* [Extracted records]:
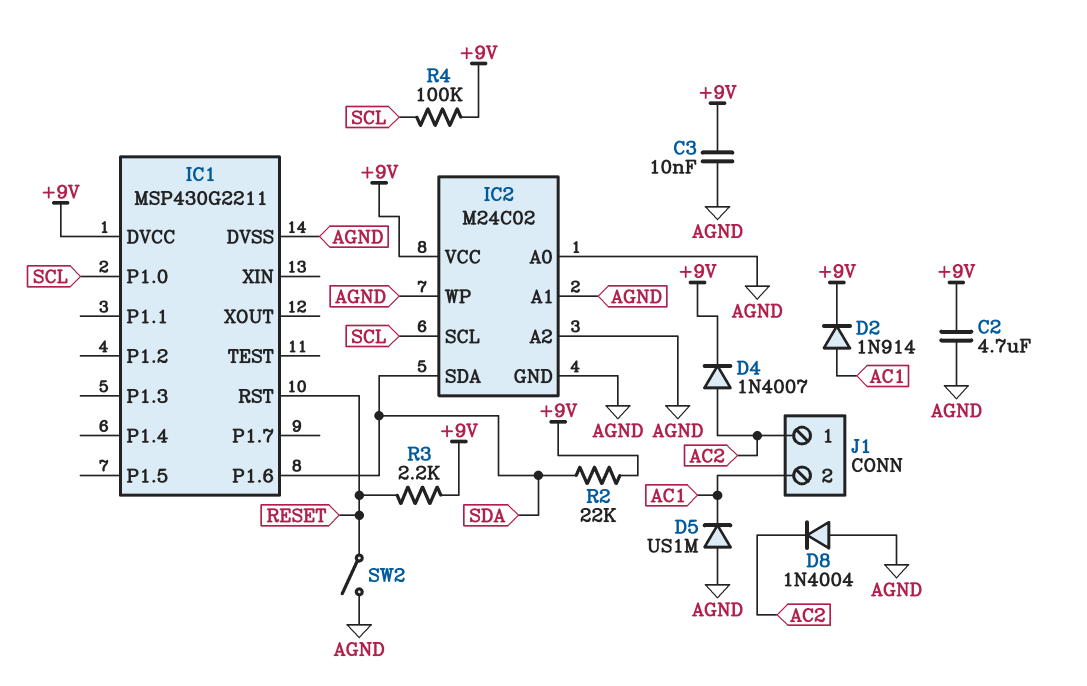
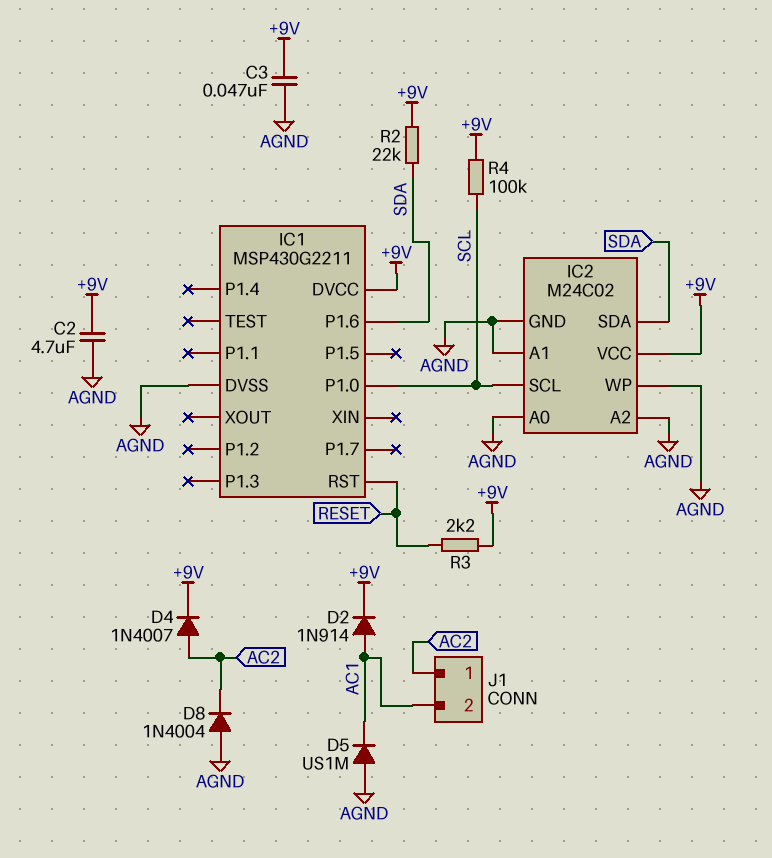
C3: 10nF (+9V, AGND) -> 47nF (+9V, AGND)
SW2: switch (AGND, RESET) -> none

* * *

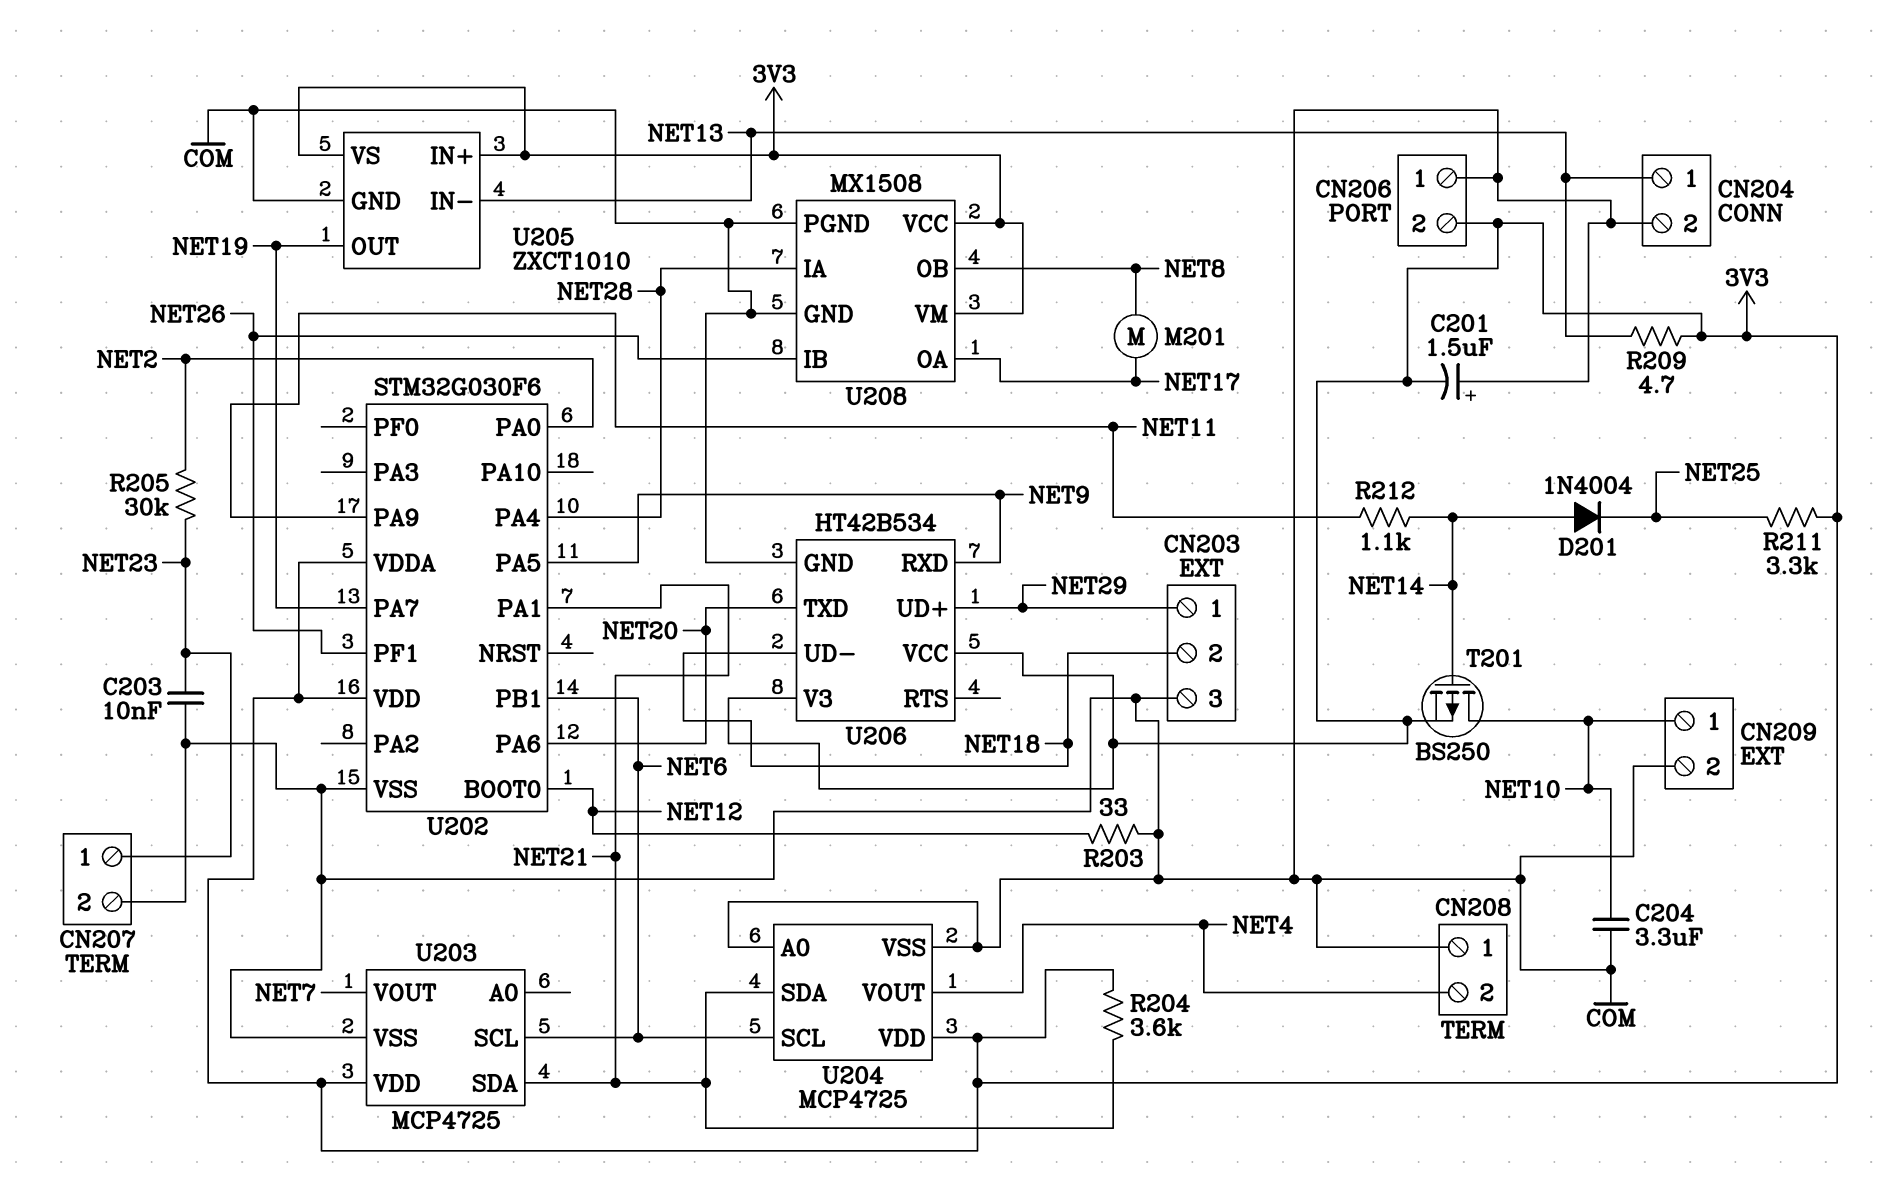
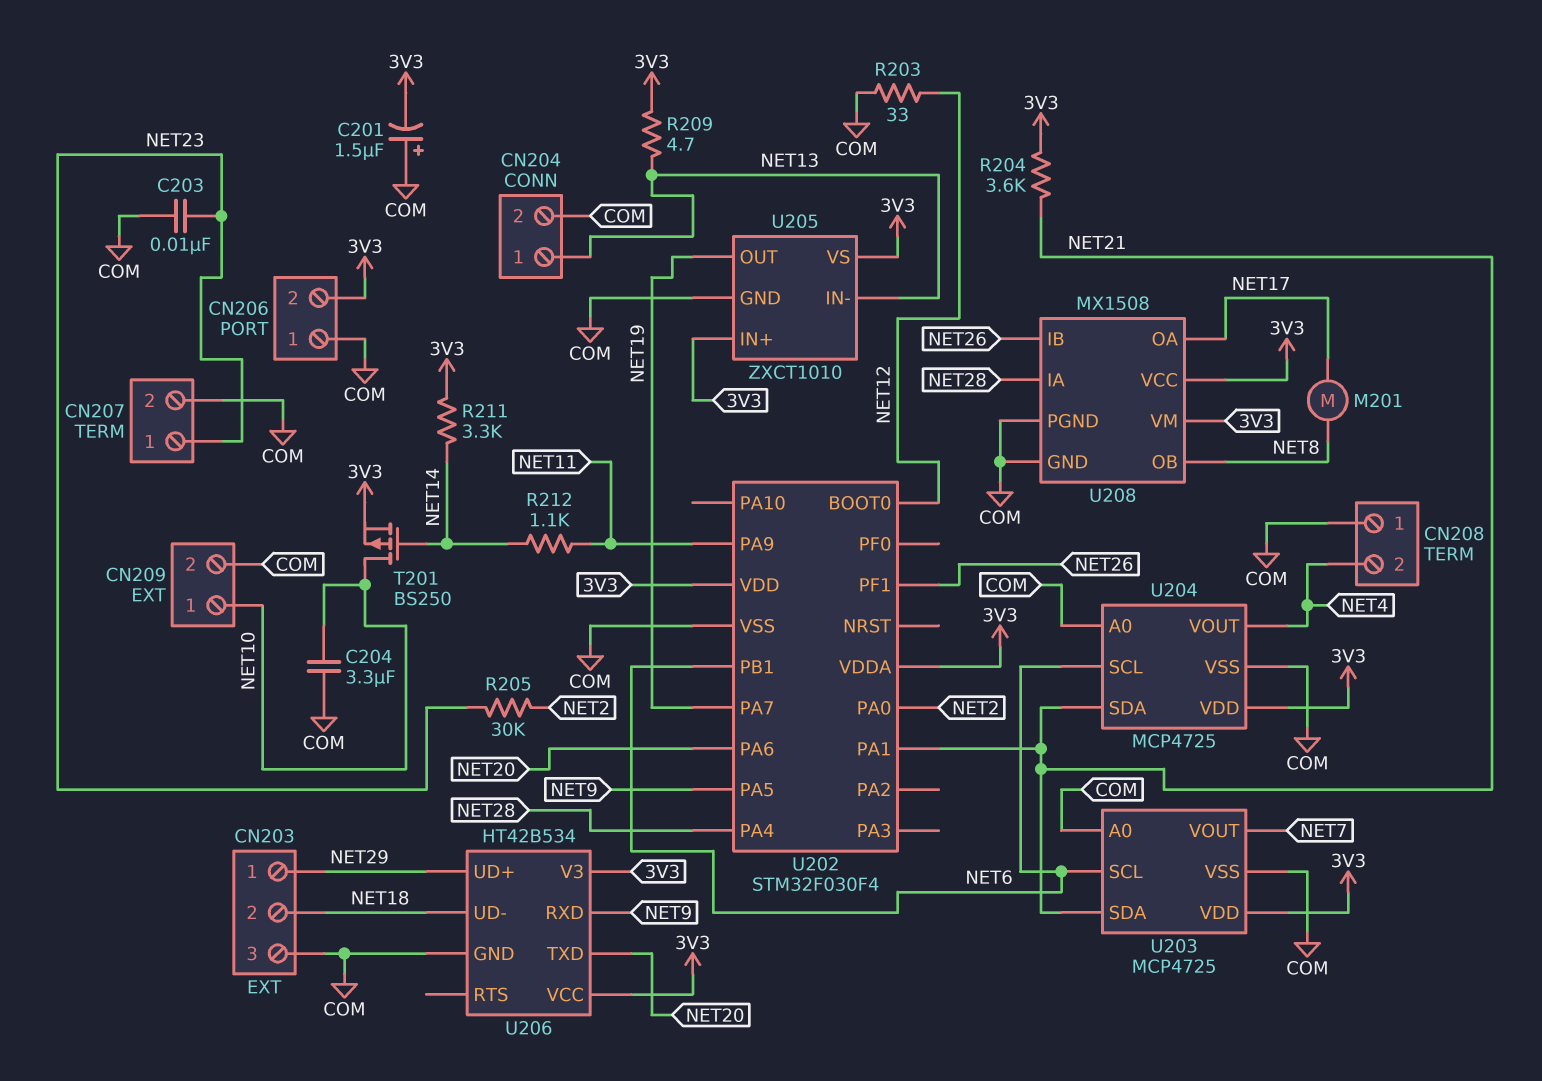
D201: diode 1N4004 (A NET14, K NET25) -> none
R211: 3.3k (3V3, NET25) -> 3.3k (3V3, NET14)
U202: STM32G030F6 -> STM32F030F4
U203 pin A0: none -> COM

* [Task item]:
Using the material above, report each line where "none" occurs.

* [Answer area]:
SW2: switch (AGND, RESET) -> none
D201: diode 1N4004 (A NET14, K NET25) -> none
U203 pin A0: none -> COM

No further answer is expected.